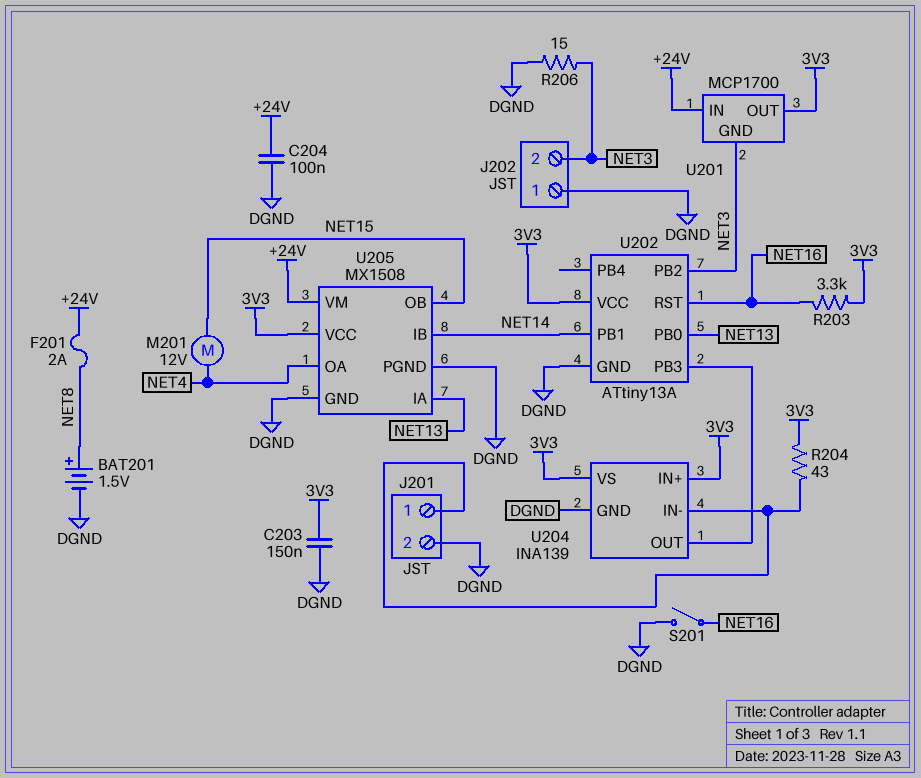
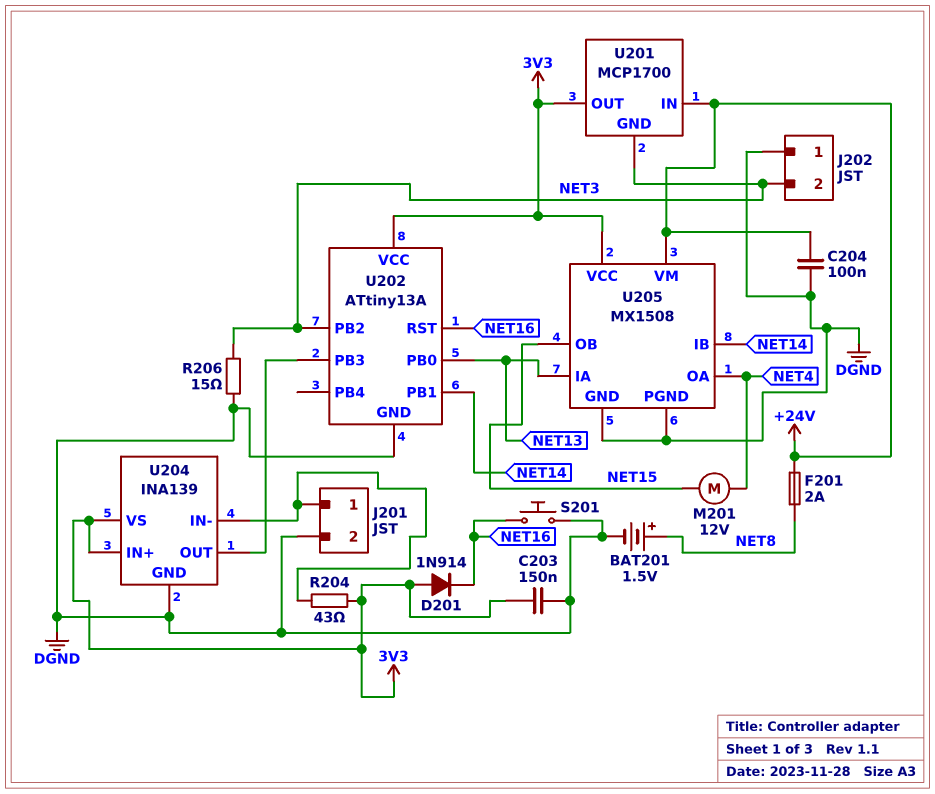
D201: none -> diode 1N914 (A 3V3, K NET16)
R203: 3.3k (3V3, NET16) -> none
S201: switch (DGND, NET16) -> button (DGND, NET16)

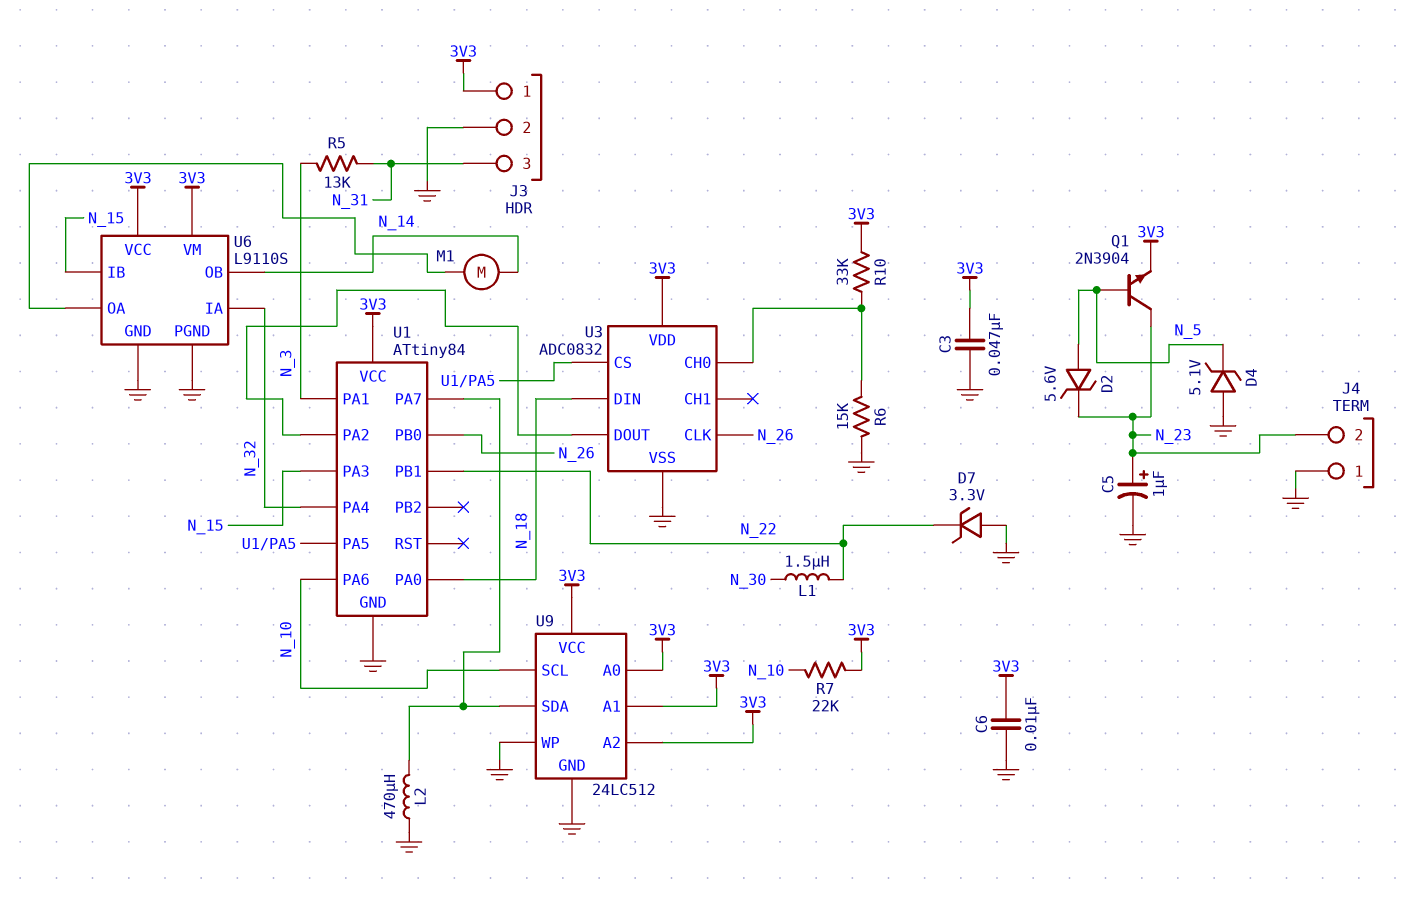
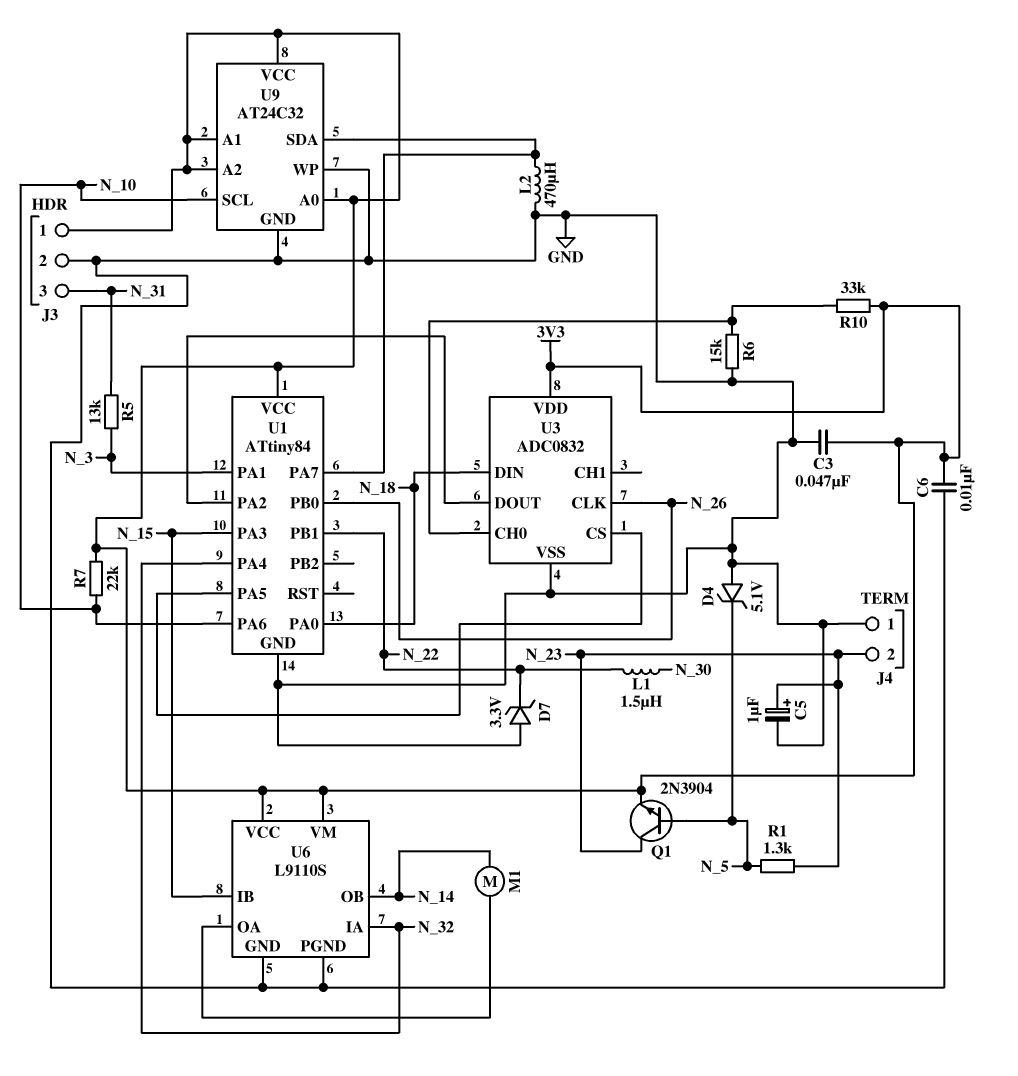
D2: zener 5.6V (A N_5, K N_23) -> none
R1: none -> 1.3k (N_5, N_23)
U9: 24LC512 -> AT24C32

» **Work to complete**: Could the entries above be written out word for word, pictures excluded?

» **Written answer**:
D201: none -> diode 1N914 (A 3V3, K NET16)
R203: 3.3k (3V3, NET16) -> none
S201: switch (DGND, NET16) -> button (DGND, NET16)

D2: zener 5.6V (A N_5, K N_23) -> none
R1: none -> 1.3k (N_5, N_23)
U9: 24LC512 -> AT24C32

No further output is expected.